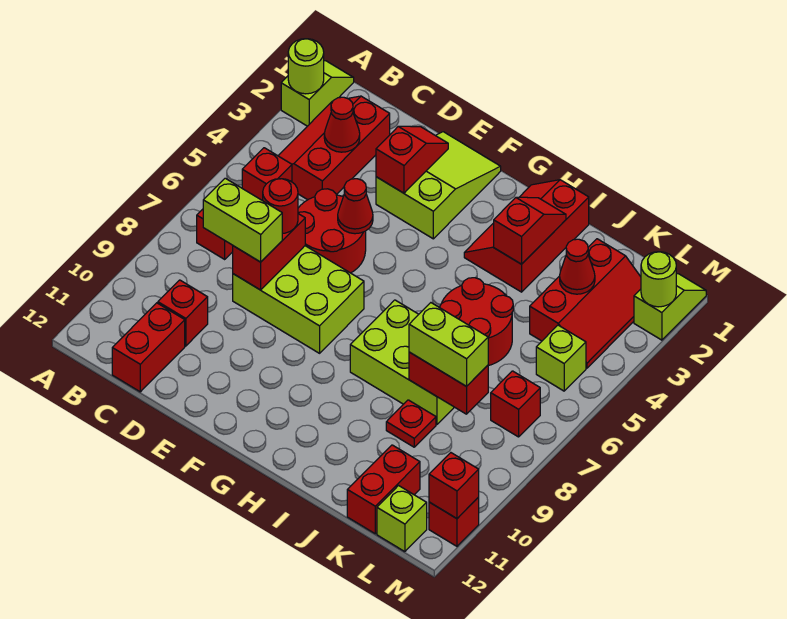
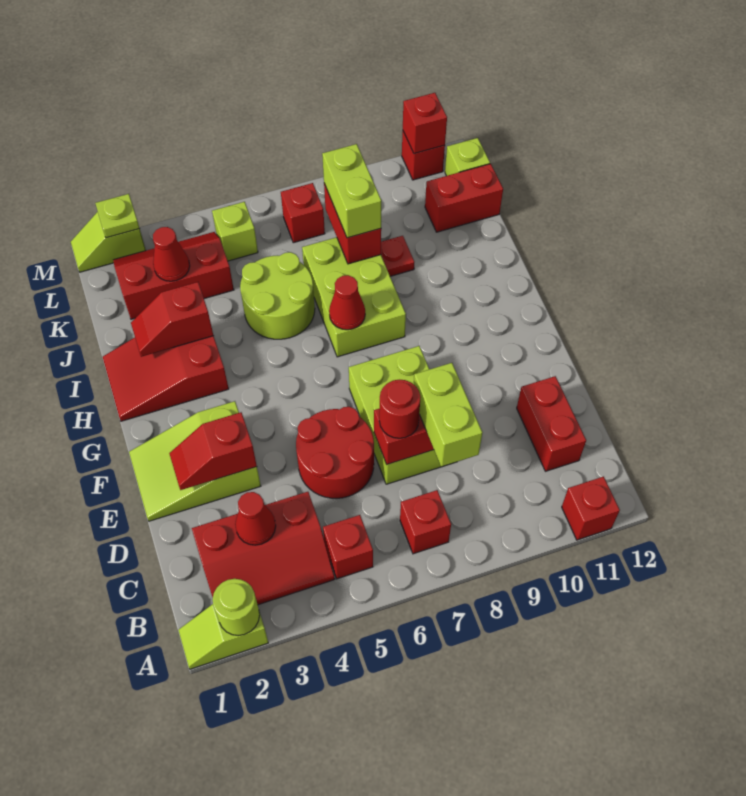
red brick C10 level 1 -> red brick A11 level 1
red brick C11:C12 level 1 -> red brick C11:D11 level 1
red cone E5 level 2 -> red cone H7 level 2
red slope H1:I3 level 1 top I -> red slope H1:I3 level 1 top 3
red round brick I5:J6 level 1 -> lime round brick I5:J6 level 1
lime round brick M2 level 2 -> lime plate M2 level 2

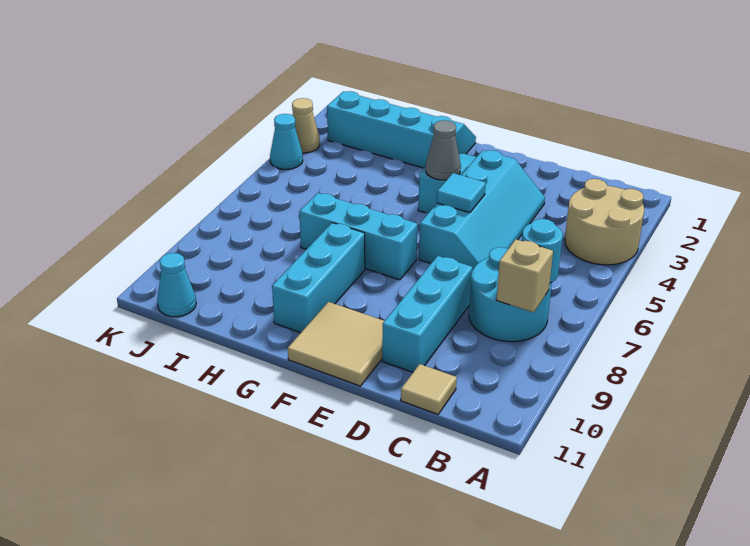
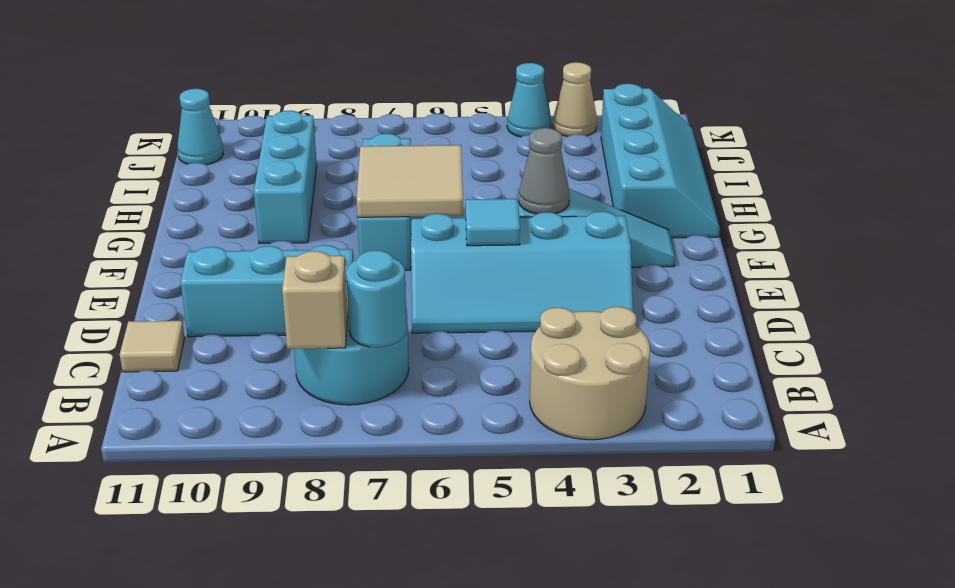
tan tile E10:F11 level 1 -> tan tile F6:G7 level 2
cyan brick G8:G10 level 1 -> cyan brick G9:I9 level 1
######
**EXERCISE DIRECTIONS**.
Every record above should be transcribed exactly; the pictures stay out of the copy.

**SOLUTION TO THIS TASK**.
red brick C10 level 1 -> red brick A11 level 1
red brick C11:C12 level 1 -> red brick C11:D11 level 1
red cone E5 level 2 -> red cone H7 level 2
red slope H1:I3 level 1 top I -> red slope H1:I3 level 1 top 3
red round brick I5:J6 level 1 -> lime round brick I5:J6 level 1
lime round brick M2 level 2 -> lime plate M2 level 2

tan tile E10:F11 level 1 -> tan tile F6:G7 level 2
cyan brick G8:G10 level 1 -> cyan brick G9:I9 level 1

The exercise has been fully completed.